* WHAT YOU ARE ASKED TO DO
The answer must be the complete listing, reproduced exactly.

* RECORDS SUPPLIED
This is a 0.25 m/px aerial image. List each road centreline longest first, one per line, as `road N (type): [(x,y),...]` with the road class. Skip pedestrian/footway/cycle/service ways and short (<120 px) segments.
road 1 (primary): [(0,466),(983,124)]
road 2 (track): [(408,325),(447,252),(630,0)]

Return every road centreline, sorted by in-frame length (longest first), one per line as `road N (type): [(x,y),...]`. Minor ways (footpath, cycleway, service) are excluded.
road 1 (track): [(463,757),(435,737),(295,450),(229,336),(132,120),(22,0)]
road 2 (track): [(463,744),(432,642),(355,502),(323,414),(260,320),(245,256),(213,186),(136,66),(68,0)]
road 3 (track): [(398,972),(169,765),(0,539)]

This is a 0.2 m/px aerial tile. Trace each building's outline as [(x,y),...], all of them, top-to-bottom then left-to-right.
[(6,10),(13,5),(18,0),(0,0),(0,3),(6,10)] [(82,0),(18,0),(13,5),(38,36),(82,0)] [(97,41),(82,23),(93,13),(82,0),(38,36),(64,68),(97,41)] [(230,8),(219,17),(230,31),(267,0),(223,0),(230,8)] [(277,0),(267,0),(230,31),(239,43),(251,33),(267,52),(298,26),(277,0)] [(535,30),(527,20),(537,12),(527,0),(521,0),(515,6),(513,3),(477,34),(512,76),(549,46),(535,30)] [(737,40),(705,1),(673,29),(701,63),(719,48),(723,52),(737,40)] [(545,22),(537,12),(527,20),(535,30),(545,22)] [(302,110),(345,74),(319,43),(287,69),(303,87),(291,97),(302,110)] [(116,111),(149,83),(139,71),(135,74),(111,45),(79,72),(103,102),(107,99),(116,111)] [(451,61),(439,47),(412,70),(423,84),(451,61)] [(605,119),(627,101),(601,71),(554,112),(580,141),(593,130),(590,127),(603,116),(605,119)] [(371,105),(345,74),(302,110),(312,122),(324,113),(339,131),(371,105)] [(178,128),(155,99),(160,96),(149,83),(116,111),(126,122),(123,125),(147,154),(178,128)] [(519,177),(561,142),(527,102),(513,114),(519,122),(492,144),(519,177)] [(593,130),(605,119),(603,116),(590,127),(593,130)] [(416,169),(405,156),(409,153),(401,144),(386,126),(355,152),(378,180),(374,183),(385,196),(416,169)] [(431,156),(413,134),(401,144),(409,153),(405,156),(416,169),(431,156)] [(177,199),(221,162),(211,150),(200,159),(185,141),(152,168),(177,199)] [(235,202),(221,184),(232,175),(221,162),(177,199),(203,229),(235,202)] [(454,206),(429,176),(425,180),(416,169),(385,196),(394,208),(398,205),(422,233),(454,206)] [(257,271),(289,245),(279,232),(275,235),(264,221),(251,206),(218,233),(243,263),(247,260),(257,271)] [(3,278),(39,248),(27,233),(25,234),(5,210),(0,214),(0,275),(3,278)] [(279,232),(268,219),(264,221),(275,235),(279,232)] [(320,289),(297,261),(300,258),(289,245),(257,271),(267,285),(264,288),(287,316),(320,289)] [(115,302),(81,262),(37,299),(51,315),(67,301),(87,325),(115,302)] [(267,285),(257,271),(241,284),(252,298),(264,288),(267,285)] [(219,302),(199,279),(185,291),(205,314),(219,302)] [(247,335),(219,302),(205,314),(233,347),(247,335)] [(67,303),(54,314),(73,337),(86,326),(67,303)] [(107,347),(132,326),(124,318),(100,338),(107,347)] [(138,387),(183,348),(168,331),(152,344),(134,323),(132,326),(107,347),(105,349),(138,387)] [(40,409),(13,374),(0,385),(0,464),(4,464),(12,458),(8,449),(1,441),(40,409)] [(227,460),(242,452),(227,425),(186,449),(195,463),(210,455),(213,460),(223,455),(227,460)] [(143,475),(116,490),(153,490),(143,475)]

* TASK RESPONSE
This is a 0.25 m/px aerial image. List each road centreline longest first, one per line, as `road N (type): [(x,y),...]` with the road class. Skip pedestrian/footway/cycle/service ways and short (<120 px) segments.
road 1 (primary): [(0,466),(983,124)]
road 2 (track): [(408,325),(447,252),(630,0)]

Return every road centreline, sorted by in-frame length (longest first), one per line as `road N (type): [(x,y),...]`. Minor ways (footpath, cycleway, service) are excluded.
road 1 (track): [(463,757),(435,737),(295,450),(229,336),(132,120),(22,0)]
road 2 (track): [(463,744),(432,642),(355,502),(323,414),(260,320),(245,256),(213,186),(136,66),(68,0)]
road 3 (track): [(398,972),(169,765),(0,539)]

This is a 0.2 m/px aerial tile. Trace each building's outline as [(x,y),...], all of them, top-to-bottom then left-to-right.
[(6,10),(13,5),(18,0),(0,0),(0,3),(6,10)] [(82,0),(18,0),(13,5),(38,36),(82,0)] [(97,41),(82,23),(93,13),(82,0),(38,36),(64,68),(97,41)] [(230,8),(219,17),(230,31),(267,0),(223,0),(230,8)] [(277,0),(267,0),(230,31),(239,43),(251,33),(267,52),(298,26),(277,0)] [(535,30),(527,20),(537,12),(527,0),(521,0),(515,6),(513,3),(477,34),(512,76),(549,46),(535,30)] [(737,40),(705,1),(673,29),(701,63),(719,48),(723,52),(737,40)] [(545,22),(537,12),(527,20),(535,30),(545,22)] [(302,110),(345,74),(319,43),(287,69),(303,87),(291,97),(302,110)] [(116,111),(149,83),(139,71),(135,74),(111,45),(79,72),(103,102),(107,99),(116,111)] [(451,61),(439,47),(412,70),(423,84),(451,61)] [(605,119),(627,101),(601,71),(554,112),(580,141),(593,130),(590,127),(603,116),(605,119)] [(371,105),(345,74),(302,110),(312,122),(324,113),(339,131),(371,105)] [(178,128),(155,99),(160,96),(149,83),(116,111),(126,122),(123,125),(147,154),(178,128)] [(519,177),(561,142),(527,102),(513,114),(519,122),(492,144),(519,177)] [(593,130),(605,119),(603,116),(590,127),(593,130)] [(416,169),(405,156),(409,153),(401,144),(386,126),(355,152),(378,180),(374,183),(385,196),(416,169)] [(431,156),(413,134),(401,144),(409,153),(405,156),(416,169),(431,156)] [(177,199),(221,162),(211,150),(200,159),(185,141),(152,168),(177,199)] [(235,202),(221,184),(232,175),(221,162),(177,199),(203,229),(235,202)] [(454,206),(429,176),(425,180),(416,169),(385,196),(394,208),(398,205),(422,233),(454,206)] [(257,271),(289,245),(279,232),(275,235),(264,221),(251,206),(218,233),(243,263),(247,260),(257,271)] [(3,278),(39,248),(27,233),(25,234),(5,210),(0,214),(0,275),(3,278)] [(279,232),(268,219),(264,221),(275,235),(279,232)] [(320,289),(297,261),(300,258),(289,245),(257,271),(267,285),(264,288),(287,316),(320,289)] [(115,302),(81,262),(37,299),(51,315),(67,301),(87,325),(115,302)] [(267,285),(257,271),(241,284),(252,298),(264,288),(267,285)] [(219,302),(199,279),(185,291),(205,314),(219,302)] [(247,335),(219,302),(205,314),(233,347),(247,335)] [(67,303),(54,314),(73,337),(86,326),(67,303)] [(107,347),(132,326),(124,318),(100,338),(107,347)] [(138,387),(183,348),(168,331),(152,344),(134,323),(132,326),(107,347),(105,349),(138,387)] [(40,409),(13,374),(0,385),(0,464),(4,464),(12,458),(8,449),(1,441),(40,409)] [(227,460),(242,452),(227,425),(186,449),(195,463),(210,455),(213,460),(223,455),(227,460)] [(143,475),(116,490),(153,490),(143,475)]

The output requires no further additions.